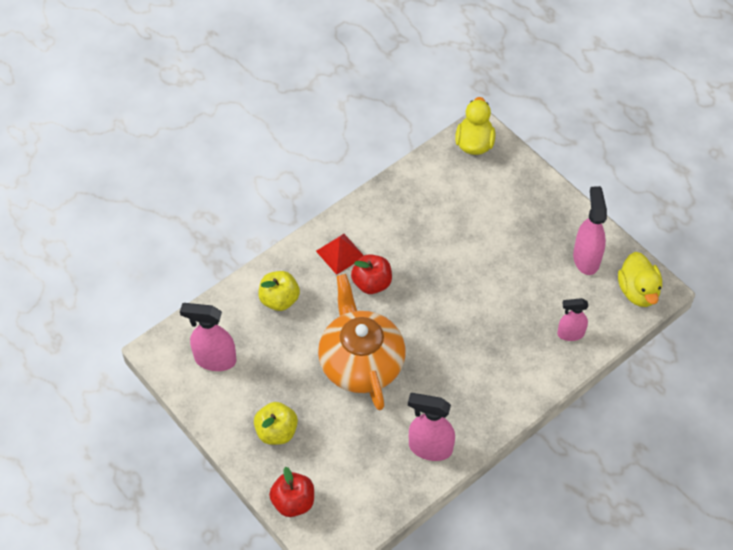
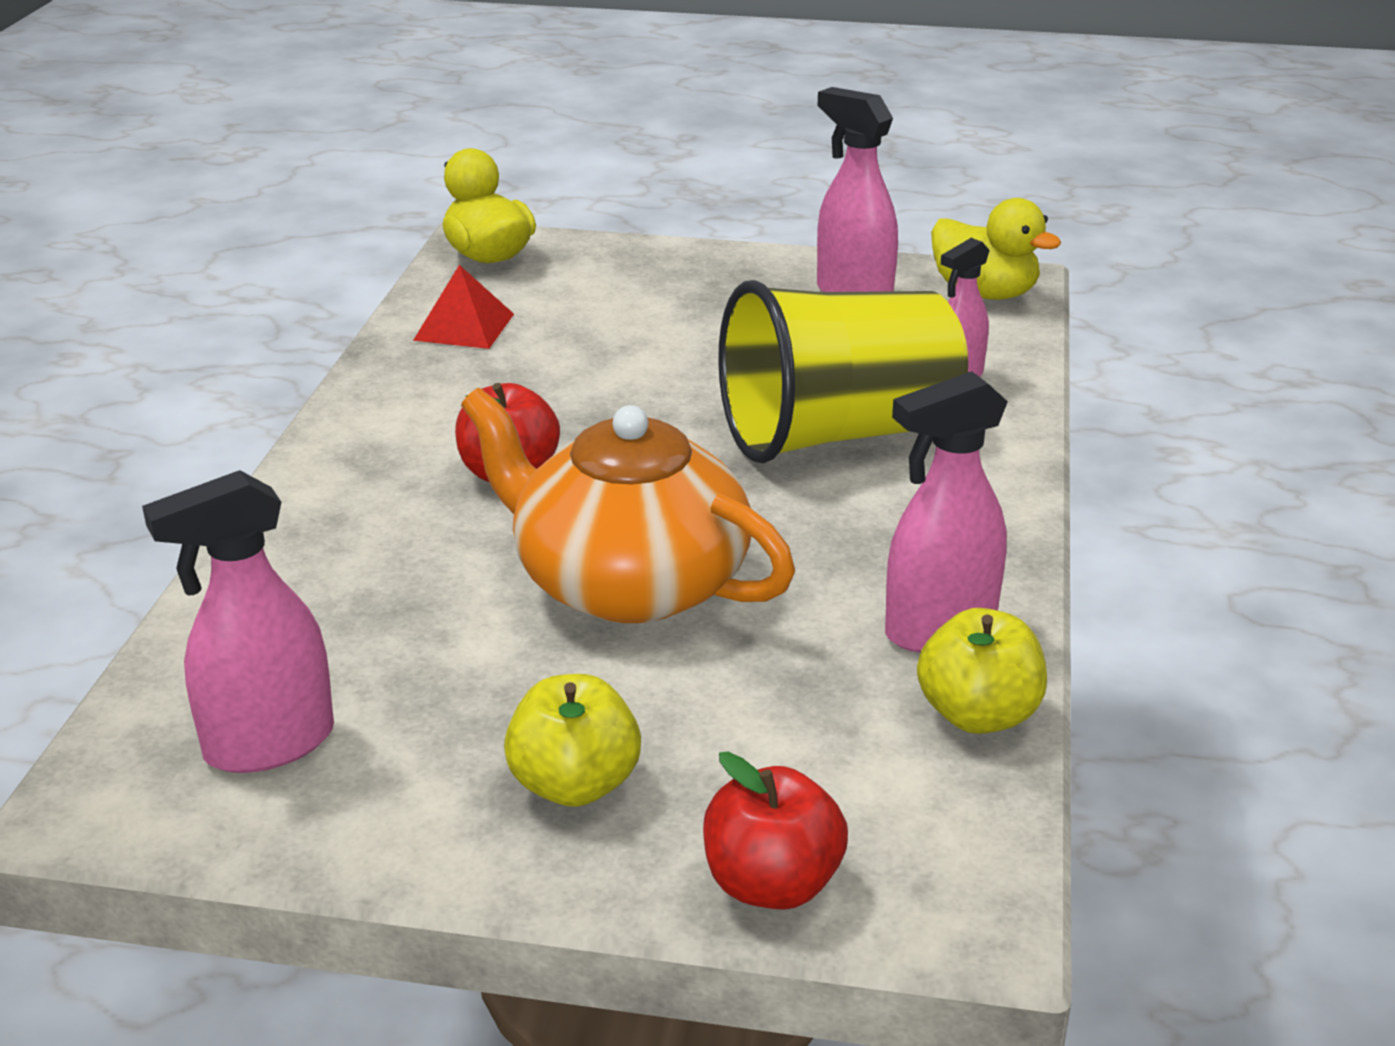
camera: 40 degrees left, 25 degrees down
(279, 300) = (328, 580): yellow apple -> yellow apple (978, 715)
(340, 254) = (390, 465): red pyramid -> red pyramid (464, 327)
(494, 336) = (837, 434): none -> yellow cup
################
_Prompt_: Write the listing out a second time exactly, dropping all images.

_Your solution_:
camera: 40 degrees left, 25 degrees down
(279, 300) = (328, 580): yellow apple -> yellow apple (978, 715)
(340, 254) = (390, 465): red pyramid -> red pyramid (464, 327)
(494, 336) = (837, 434): none -> yellow cup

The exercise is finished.